Your assignment: Show each line of the data below in which "PULSE" occurs.

(Change detection outputs)
= = = = = = =

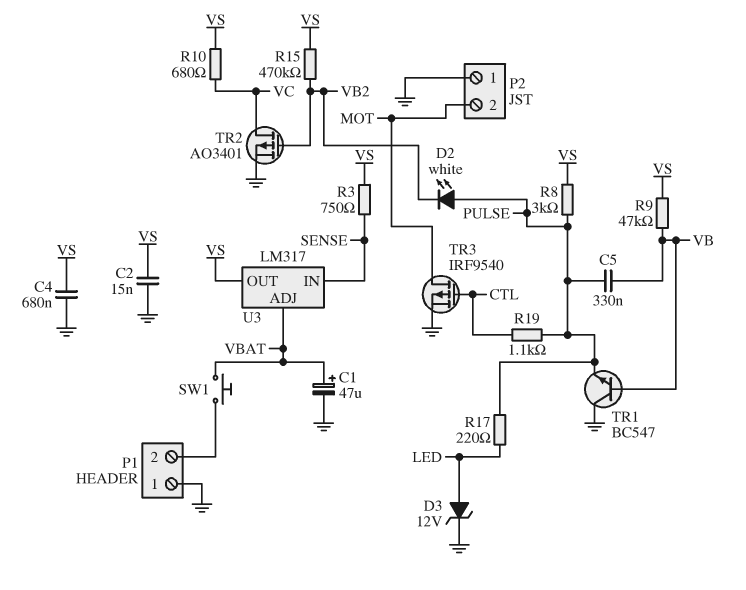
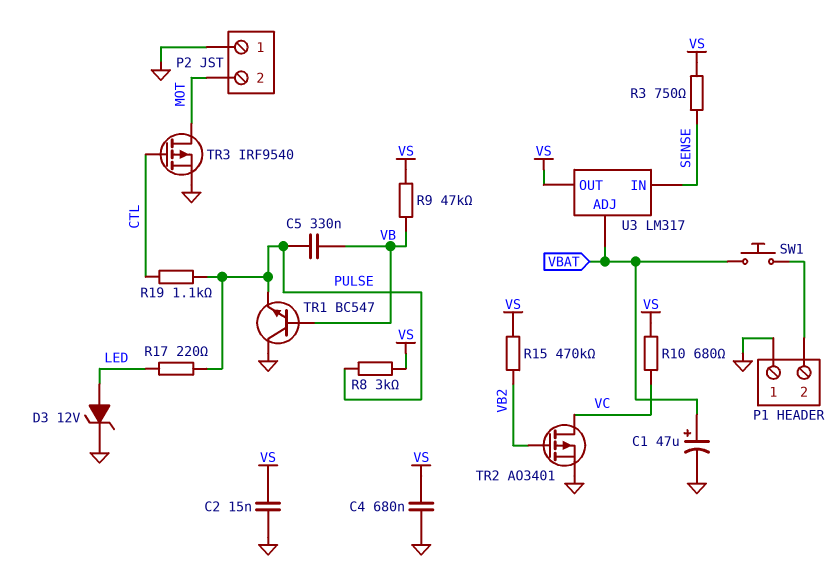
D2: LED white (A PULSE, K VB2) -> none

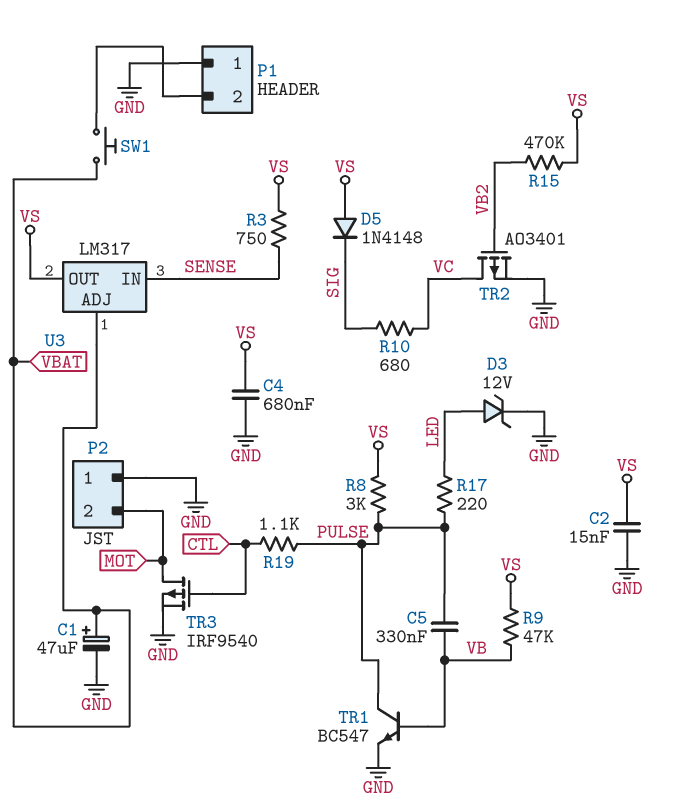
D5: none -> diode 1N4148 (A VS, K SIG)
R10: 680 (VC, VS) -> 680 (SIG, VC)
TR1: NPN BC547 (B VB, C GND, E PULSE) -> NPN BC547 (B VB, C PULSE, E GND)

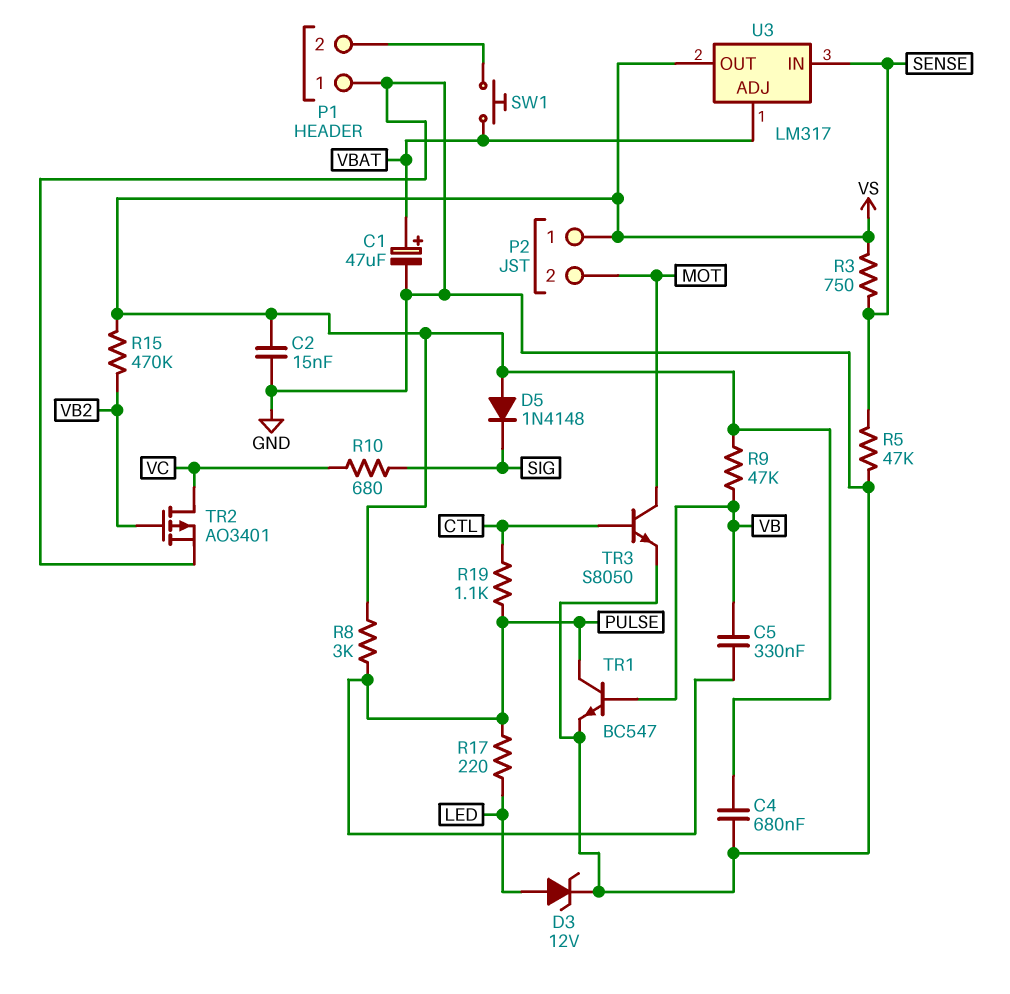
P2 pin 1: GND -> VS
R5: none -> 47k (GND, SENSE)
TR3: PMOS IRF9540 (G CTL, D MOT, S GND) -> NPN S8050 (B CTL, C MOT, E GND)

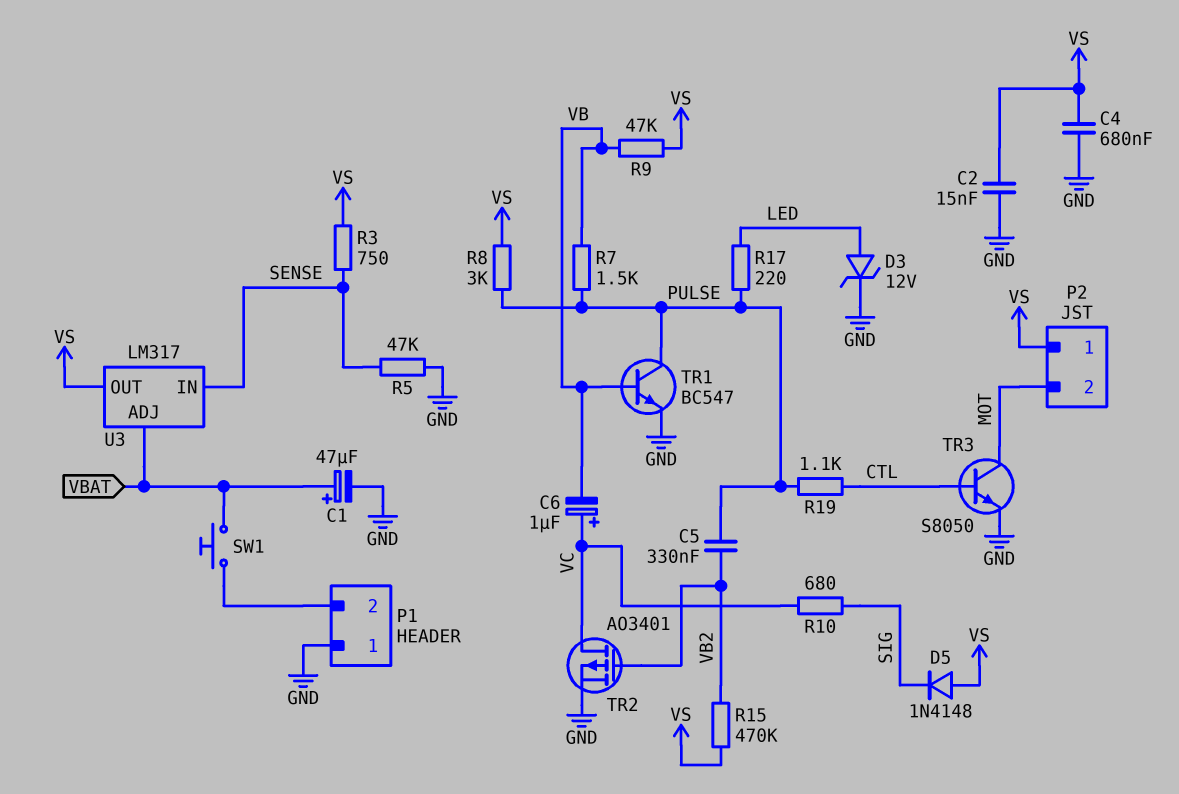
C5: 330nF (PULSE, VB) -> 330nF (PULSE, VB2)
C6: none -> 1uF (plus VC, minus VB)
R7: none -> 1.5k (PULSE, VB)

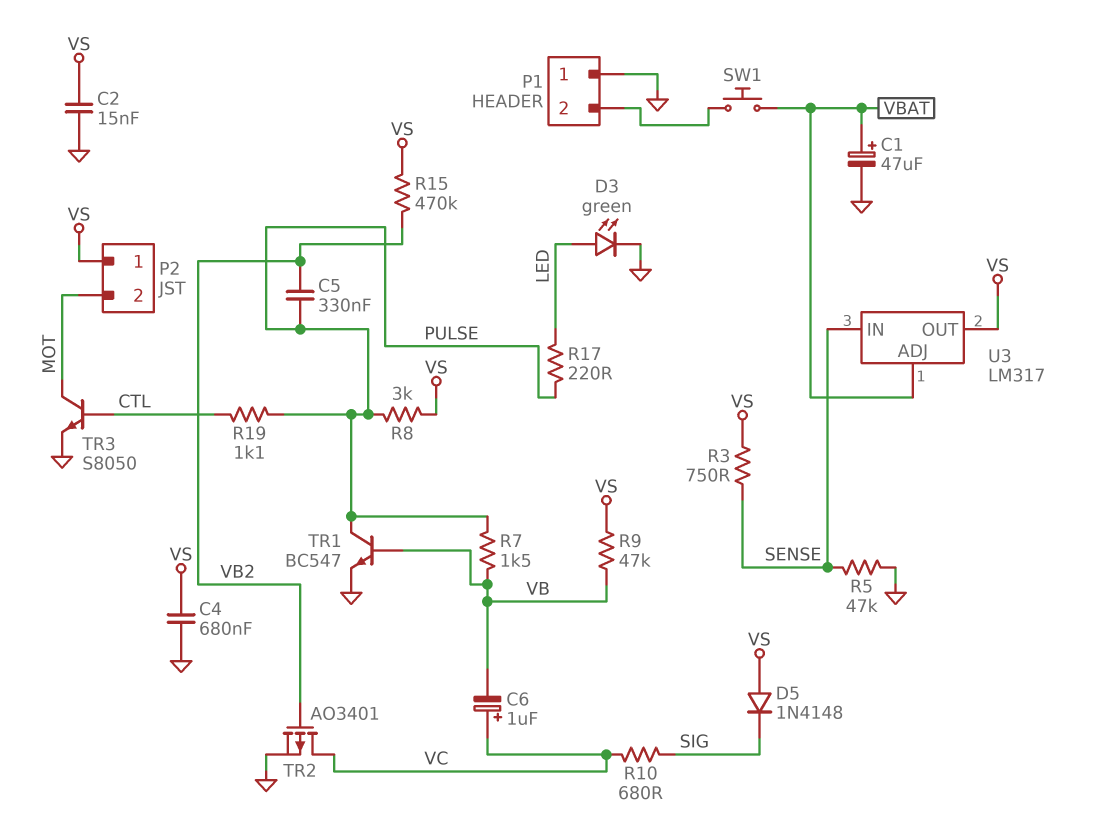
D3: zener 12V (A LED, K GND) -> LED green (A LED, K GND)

= = = = = = =

Finished task:
D2: LED white (A PULSE, K VB2) -> none
TR1: NPN BC547 (B VB, C GND, E PULSE) -> NPN BC547 (B VB, C PULSE, E GND)
C5: 330nF (PULSE, VB) -> 330nF (PULSE, VB2)
R7: none -> 1.5k (PULSE, VB)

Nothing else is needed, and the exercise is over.